Object state comparisons:
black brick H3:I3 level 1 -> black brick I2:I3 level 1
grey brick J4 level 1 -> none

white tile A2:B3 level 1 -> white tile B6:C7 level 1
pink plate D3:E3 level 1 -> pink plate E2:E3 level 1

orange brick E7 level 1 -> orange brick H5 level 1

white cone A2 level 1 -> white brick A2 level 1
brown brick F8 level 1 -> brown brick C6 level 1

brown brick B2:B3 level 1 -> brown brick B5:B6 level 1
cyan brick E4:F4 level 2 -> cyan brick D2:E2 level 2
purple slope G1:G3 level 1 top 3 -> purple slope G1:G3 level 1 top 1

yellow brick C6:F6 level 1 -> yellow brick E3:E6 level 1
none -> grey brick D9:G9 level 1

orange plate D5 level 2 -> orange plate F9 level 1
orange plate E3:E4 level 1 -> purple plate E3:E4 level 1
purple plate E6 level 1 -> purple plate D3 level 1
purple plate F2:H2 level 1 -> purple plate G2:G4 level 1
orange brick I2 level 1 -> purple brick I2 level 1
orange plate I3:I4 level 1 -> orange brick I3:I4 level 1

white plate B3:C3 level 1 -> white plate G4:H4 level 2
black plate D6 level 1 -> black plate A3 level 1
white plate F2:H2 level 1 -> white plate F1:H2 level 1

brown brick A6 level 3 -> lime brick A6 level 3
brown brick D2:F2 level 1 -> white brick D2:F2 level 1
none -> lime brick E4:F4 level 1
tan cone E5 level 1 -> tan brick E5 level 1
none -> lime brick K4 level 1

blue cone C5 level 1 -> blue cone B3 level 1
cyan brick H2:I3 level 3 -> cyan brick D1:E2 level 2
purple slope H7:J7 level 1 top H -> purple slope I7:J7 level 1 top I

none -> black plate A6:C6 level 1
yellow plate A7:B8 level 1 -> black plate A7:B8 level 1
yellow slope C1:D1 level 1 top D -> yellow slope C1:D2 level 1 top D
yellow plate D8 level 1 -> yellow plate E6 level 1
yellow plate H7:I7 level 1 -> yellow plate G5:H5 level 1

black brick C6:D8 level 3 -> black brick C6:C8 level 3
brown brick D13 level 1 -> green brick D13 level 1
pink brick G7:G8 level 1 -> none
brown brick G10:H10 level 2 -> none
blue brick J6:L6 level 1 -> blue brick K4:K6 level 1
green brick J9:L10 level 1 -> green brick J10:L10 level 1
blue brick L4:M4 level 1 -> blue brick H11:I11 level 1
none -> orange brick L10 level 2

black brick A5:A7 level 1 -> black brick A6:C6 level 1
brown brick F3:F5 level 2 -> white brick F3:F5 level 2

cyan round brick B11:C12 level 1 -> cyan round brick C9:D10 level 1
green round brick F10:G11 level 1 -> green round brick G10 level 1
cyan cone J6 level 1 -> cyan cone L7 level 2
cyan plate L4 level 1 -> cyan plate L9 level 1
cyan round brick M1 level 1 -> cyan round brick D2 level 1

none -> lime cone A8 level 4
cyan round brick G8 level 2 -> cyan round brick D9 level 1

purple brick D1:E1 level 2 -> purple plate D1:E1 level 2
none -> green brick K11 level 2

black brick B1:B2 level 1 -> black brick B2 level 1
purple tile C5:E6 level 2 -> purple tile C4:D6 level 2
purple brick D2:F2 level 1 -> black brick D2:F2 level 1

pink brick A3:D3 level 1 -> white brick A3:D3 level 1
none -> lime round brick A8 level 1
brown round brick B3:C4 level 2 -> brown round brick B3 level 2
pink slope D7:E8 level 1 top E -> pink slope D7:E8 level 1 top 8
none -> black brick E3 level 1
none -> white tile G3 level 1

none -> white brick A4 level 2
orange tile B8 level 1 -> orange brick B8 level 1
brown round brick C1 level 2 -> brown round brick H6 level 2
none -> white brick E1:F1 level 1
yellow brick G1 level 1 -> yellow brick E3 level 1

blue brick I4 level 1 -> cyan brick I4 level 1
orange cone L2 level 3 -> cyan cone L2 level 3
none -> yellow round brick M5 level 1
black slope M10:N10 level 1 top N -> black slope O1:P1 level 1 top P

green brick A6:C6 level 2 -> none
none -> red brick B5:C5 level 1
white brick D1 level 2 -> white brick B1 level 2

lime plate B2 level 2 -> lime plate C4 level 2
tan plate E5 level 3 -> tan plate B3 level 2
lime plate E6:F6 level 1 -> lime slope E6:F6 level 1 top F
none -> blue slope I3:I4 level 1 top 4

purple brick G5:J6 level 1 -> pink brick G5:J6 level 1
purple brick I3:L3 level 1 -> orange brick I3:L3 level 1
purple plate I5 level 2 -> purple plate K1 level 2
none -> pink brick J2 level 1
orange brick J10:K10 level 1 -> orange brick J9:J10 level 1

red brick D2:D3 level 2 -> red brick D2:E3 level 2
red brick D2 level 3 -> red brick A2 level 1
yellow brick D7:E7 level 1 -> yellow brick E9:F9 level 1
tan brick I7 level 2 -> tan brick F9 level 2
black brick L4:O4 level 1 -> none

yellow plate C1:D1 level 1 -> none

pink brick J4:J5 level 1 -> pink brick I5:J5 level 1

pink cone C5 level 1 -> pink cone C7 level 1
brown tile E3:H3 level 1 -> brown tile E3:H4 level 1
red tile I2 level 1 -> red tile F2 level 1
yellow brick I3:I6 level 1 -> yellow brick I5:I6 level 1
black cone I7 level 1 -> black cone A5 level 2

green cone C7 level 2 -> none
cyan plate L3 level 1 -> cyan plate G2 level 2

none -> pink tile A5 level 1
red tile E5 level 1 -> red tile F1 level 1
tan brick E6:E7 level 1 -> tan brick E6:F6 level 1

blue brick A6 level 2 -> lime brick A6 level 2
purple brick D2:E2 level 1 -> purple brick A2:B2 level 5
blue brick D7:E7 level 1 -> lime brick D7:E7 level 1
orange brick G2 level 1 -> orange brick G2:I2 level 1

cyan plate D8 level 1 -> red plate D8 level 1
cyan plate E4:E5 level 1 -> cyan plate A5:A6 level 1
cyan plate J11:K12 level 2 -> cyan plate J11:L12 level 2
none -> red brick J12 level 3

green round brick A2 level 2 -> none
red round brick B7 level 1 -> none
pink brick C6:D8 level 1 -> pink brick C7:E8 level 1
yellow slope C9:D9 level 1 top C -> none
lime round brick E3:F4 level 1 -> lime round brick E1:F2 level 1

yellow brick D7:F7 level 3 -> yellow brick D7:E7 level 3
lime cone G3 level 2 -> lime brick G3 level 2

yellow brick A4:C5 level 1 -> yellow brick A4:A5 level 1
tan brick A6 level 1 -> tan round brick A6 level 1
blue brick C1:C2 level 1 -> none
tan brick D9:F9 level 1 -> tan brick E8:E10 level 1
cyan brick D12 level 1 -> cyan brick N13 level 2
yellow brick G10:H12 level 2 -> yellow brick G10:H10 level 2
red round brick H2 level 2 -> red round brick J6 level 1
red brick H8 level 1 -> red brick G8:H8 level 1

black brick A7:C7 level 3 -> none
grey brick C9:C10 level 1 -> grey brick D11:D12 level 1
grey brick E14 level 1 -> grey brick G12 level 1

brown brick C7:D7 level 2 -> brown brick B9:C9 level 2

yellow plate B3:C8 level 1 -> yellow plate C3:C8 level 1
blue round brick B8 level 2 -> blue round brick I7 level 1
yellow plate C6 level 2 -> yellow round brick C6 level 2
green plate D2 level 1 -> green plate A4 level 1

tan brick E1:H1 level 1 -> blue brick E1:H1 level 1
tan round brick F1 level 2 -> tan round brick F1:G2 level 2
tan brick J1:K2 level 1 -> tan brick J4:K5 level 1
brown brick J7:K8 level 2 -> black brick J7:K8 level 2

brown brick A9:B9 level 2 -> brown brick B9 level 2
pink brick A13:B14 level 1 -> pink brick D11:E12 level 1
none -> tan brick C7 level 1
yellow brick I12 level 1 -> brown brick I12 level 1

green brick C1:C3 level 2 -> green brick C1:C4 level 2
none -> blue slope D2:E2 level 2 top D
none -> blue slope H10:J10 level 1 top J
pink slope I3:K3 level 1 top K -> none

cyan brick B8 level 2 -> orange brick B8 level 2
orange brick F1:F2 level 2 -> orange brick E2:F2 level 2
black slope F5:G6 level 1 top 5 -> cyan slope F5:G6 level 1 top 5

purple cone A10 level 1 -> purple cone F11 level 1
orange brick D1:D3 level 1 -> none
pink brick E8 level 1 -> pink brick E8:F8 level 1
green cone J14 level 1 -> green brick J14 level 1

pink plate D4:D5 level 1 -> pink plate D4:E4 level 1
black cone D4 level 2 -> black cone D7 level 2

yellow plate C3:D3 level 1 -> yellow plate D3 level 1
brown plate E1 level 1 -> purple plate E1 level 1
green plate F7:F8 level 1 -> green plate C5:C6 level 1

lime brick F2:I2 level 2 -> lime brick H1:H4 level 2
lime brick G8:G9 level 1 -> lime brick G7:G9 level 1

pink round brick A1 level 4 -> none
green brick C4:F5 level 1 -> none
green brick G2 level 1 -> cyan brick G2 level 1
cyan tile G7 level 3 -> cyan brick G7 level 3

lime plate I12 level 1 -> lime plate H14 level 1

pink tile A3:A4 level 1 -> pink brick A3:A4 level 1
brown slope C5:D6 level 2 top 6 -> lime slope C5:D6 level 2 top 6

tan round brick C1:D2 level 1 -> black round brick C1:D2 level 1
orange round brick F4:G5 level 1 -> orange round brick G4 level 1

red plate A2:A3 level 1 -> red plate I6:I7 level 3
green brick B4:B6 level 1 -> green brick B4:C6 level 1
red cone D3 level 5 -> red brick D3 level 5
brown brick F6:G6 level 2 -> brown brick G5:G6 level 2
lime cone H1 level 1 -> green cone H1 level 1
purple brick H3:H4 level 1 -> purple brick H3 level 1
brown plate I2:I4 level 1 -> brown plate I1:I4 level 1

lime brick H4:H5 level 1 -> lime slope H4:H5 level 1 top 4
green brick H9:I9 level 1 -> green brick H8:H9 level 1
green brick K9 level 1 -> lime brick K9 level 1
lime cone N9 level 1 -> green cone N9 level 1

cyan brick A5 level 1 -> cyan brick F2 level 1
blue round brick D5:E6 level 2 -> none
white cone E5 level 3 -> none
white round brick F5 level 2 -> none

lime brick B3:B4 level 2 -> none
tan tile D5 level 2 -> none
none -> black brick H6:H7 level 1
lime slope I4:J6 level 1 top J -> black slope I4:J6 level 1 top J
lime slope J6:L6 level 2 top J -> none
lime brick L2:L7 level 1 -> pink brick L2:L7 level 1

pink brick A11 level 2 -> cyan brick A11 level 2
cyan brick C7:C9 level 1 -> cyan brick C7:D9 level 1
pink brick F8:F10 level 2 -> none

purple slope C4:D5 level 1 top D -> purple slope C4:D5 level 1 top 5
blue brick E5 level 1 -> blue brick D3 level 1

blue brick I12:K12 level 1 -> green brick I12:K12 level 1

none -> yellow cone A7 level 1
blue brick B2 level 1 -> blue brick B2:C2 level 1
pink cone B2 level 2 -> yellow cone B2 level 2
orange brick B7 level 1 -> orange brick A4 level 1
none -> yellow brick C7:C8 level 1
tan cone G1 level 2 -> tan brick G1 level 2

# EXERCISE AIM
Please copy the lines above from the line with "pink round brick A1 level 4 -> none" up to and including the line with "lime cone H1 level 1 -> green cone H1 level 1", exactly as written and with nothing else.

# YOUR SOLUTION
pink round brick A1 level 4 -> none
green brick C4:F5 level 1 -> none
green brick G2 level 1 -> cyan brick G2 level 1
cyan tile G7 level 3 -> cyan brick G7 level 3

lime plate I12 level 1 -> lime plate H14 level 1

pink tile A3:A4 level 1 -> pink brick A3:A4 level 1
brown slope C5:D6 level 2 top 6 -> lime slope C5:D6 level 2 top 6

tan round brick C1:D2 level 1 -> black round brick C1:D2 level 1
orange round brick F4:G5 level 1 -> orange round brick G4 level 1

red plate A2:A3 level 1 -> red plate I6:I7 level 3
green brick B4:B6 level 1 -> green brick B4:C6 level 1
red cone D3 level 5 -> red brick D3 level 5
brown brick F6:G6 level 2 -> brown brick G5:G6 level 2
lime cone H1 level 1 -> green cone H1 level 1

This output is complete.